Input material below:

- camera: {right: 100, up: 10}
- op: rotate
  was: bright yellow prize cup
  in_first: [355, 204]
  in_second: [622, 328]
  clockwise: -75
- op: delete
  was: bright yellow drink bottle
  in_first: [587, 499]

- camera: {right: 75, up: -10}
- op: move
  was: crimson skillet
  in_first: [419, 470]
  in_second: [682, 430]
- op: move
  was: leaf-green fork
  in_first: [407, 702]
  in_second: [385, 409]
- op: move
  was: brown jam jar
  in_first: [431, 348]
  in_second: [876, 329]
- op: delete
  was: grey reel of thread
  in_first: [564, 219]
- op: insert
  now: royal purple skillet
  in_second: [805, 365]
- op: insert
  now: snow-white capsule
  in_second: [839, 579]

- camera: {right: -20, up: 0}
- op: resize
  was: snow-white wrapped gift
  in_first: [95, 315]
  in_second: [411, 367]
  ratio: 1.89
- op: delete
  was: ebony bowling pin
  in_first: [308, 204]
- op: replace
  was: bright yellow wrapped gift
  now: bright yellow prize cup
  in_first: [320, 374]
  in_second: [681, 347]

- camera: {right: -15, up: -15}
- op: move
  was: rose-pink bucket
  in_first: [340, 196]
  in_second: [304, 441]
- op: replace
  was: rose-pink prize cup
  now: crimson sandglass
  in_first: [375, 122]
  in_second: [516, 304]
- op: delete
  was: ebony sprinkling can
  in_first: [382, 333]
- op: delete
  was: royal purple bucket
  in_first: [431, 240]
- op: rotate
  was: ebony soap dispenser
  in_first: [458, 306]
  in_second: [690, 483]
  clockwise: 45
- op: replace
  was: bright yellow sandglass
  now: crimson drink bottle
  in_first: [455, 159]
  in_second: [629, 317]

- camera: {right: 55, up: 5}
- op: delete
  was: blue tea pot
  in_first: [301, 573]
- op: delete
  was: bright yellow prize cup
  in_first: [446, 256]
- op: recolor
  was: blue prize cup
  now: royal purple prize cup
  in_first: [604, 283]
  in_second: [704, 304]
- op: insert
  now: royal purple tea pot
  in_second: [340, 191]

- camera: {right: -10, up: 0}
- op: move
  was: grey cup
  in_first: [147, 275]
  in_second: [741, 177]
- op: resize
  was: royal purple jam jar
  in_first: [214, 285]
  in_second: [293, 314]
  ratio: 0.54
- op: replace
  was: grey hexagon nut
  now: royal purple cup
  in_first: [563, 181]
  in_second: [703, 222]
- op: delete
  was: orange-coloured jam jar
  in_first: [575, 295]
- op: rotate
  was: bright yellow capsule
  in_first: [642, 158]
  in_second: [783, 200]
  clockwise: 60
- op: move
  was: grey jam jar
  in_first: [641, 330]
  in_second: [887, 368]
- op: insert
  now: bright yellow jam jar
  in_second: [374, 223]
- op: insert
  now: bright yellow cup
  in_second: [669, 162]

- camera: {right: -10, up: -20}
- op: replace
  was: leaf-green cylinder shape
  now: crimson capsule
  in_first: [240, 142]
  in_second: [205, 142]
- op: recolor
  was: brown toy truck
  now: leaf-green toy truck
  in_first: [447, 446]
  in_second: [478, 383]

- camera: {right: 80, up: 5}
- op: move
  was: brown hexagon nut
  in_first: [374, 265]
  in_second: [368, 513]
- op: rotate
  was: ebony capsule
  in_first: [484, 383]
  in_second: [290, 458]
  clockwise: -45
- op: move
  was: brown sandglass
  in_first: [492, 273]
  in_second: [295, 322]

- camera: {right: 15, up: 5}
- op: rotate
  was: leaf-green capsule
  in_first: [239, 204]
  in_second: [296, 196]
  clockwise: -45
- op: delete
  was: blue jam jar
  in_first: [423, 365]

End of Input material.

Transcribe all records exactly as written.

- camera: {right: 100, up: 10}
- op: rotate
  was: bright yellow prize cup
  in_first: [355, 204]
  in_second: [622, 328]
  clockwise: -75
- op: delete
  was: bright yellow drink bottle
  in_first: [587, 499]

- camera: {right: 75, up: -10}
- op: move
  was: crimson skillet
  in_first: [419, 470]
  in_second: [682, 430]
- op: move
  was: leaf-green fork
  in_first: [407, 702]
  in_second: [385, 409]
- op: move
  was: brown jam jar
  in_first: [431, 348]
  in_second: [876, 329]
- op: delete
  was: grey reel of thread
  in_first: [564, 219]
- op: insert
  now: royal purple skillet
  in_second: [805, 365]
- op: insert
  now: snow-white capsule
  in_second: [839, 579]

- camera: {right: -20, up: 0}
- op: resize
  was: snow-white wrapped gift
  in_first: [95, 315]
  in_second: [411, 367]
  ratio: 1.89
- op: delete
  was: ebony bowling pin
  in_first: [308, 204]
- op: replace
  was: bright yellow wrapped gift
  now: bright yellow prize cup
  in_first: [320, 374]
  in_second: [681, 347]

- camera: {right: -15, up: -15}
- op: move
  was: rose-pink bucket
  in_first: [340, 196]
  in_second: [304, 441]
- op: replace
  was: rose-pink prize cup
  now: crimson sandglass
  in_first: [375, 122]
  in_second: [516, 304]
- op: delete
  was: ebony sprinkling can
  in_first: [382, 333]
- op: delete
  was: royal purple bucket
  in_first: [431, 240]
- op: rotate
  was: ebony soap dispenser
  in_first: [458, 306]
  in_second: [690, 483]
  clockwise: 45
- op: replace
  was: bright yellow sandglass
  now: crimson drink bottle
  in_first: [455, 159]
  in_second: [629, 317]

- camera: {right: 55, up: 5}
- op: delete
  was: blue tea pot
  in_first: [301, 573]
- op: delete
  was: bright yellow prize cup
  in_first: [446, 256]
- op: recolor
  was: blue prize cup
  now: royal purple prize cup
  in_first: [604, 283]
  in_second: [704, 304]
- op: insert
  now: royal purple tea pot
  in_second: [340, 191]

- camera: {right: -10, up: 0}
- op: move
  was: grey cup
  in_first: [147, 275]
  in_second: [741, 177]
- op: resize
  was: royal purple jam jar
  in_first: [214, 285]
  in_second: [293, 314]
  ratio: 0.54
- op: replace
  was: grey hexagon nut
  now: royal purple cup
  in_first: [563, 181]
  in_second: [703, 222]
- op: delete
  was: orange-coloured jam jar
  in_first: [575, 295]
- op: rotate
  was: bright yellow capsule
  in_first: [642, 158]
  in_second: [783, 200]
  clockwise: 60
- op: move
  was: grey jam jar
  in_first: [641, 330]
  in_second: [887, 368]
- op: insert
  now: bright yellow jam jar
  in_second: [374, 223]
- op: insert
  now: bright yellow cup
  in_second: [669, 162]

- camera: {right: -10, up: -20}
- op: replace
  was: leaf-green cylinder shape
  now: crimson capsule
  in_first: [240, 142]
  in_second: [205, 142]
- op: recolor
  was: brown toy truck
  now: leaf-green toy truck
  in_first: [447, 446]
  in_second: [478, 383]

- camera: {right: 80, up: 5}
- op: move
  was: brown hexagon nut
  in_first: [374, 265]
  in_second: [368, 513]
- op: rotate
  was: ebony capsule
  in_first: [484, 383]
  in_second: [290, 458]
  clockwise: -45
- op: move
  was: brown sandglass
  in_first: [492, 273]
  in_second: [295, 322]

- camera: {right: 15, up: 5}
- op: rotate
  was: leaf-green capsule
  in_first: [239, 204]
  in_second: [296, 196]
  clockwise: -45
- op: delete
  was: blue jam jar
  in_first: [423, 365]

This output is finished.